• [Directions]
Return all lines from the entries below in which the word "GREEN" is present.

• [Material provided]
#####

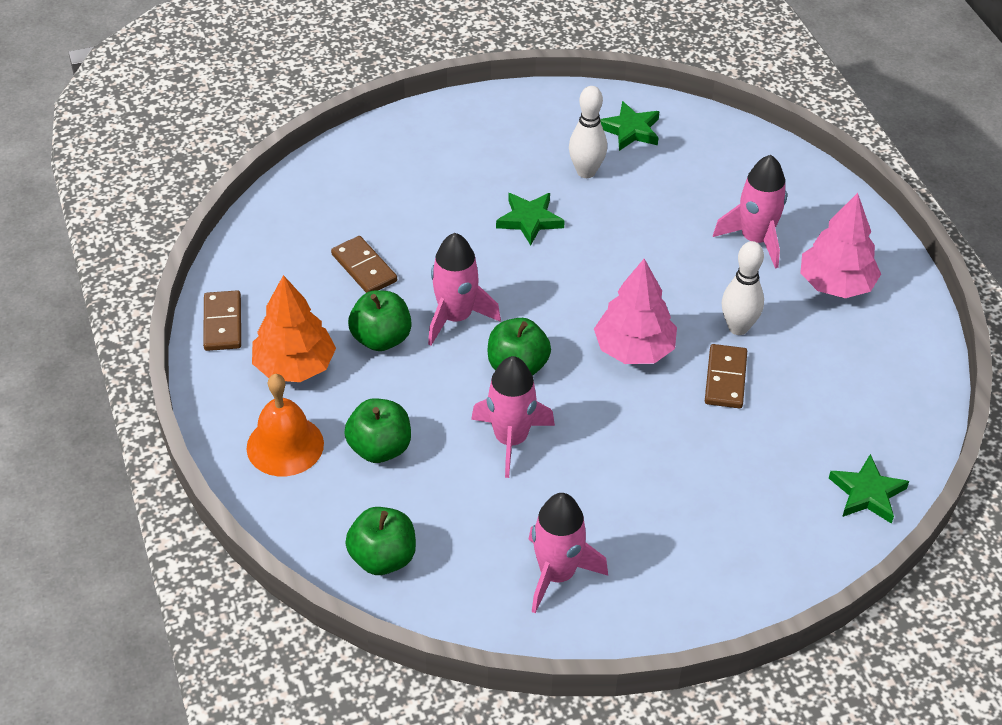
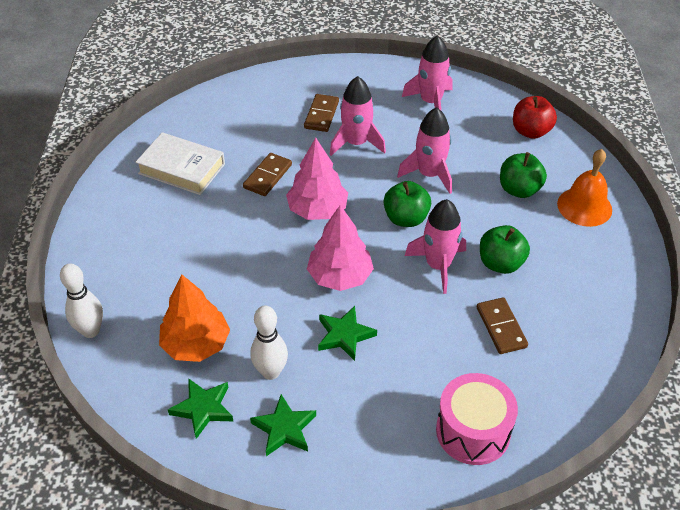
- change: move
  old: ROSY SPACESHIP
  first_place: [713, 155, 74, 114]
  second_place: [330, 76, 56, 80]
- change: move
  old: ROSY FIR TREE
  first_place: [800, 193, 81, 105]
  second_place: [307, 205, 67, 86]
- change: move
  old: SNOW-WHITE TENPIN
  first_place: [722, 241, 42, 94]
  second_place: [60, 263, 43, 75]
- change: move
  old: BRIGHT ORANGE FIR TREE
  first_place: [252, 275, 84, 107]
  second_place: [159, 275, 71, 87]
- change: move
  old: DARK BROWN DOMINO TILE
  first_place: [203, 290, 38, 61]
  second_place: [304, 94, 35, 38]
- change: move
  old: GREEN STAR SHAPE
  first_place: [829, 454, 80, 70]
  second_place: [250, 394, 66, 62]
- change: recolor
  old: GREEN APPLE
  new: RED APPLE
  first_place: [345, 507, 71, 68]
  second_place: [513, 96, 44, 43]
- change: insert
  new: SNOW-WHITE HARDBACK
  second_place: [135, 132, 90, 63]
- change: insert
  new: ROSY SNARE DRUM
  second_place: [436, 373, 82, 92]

#####

• [Output of the exercise]
  old: GREEN STAR SHAPE
  old: GREEN APPLE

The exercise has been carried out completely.